_The problem:_
Each line from the one that contains "(572, 227) = (190, 322): red" through the end of the entries should be repeated exactly, with nothing added.

------------------------------------------------

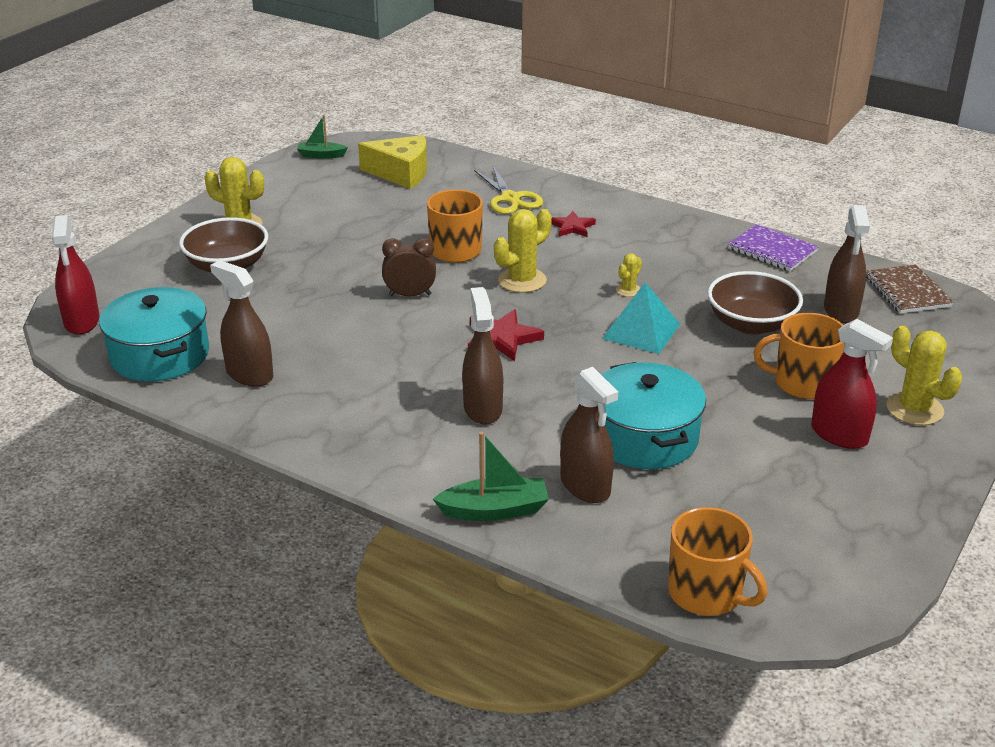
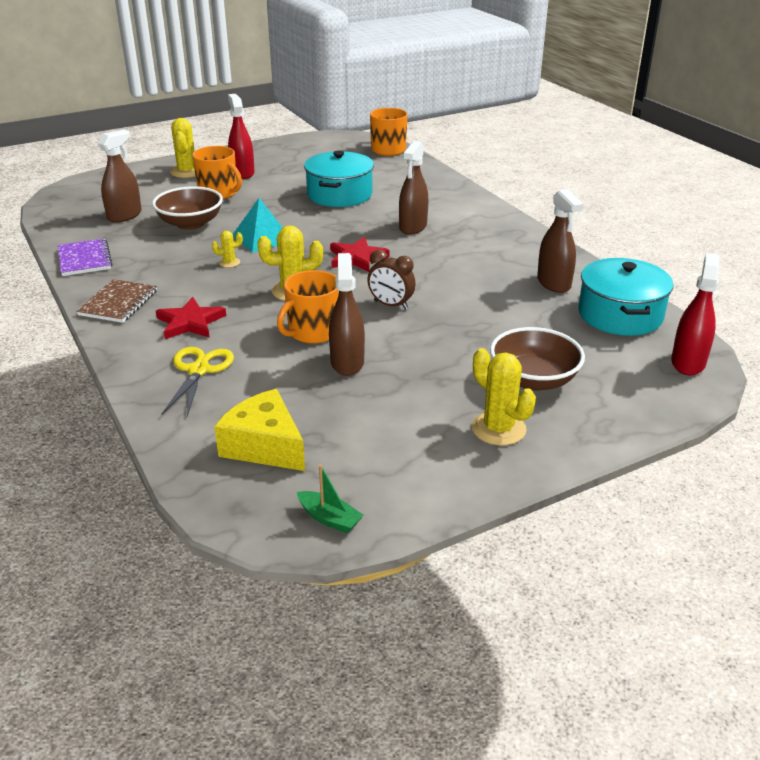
camera: 150 degrees left, 0 degrees up
(495, 510) = (451, 189): green boat -> none
(572, 227) = (190, 322): red star -> red star, size x1.50
(585, 486) = (396, 186): brown spray bottle -> brown spray bottle (347, 362)
(907, 291) = (65, 214): brown notebook -> brown notebook (118, 303)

------------------------------------------------

_Completed task:_
(572, 227) = (190, 322): red star -> red star, size x1.50
(585, 486) = (396, 186): brown spray bottle -> brown spray bottle (347, 362)
(907, 291) = (65, 214): brown notebook -> brown notebook (118, 303)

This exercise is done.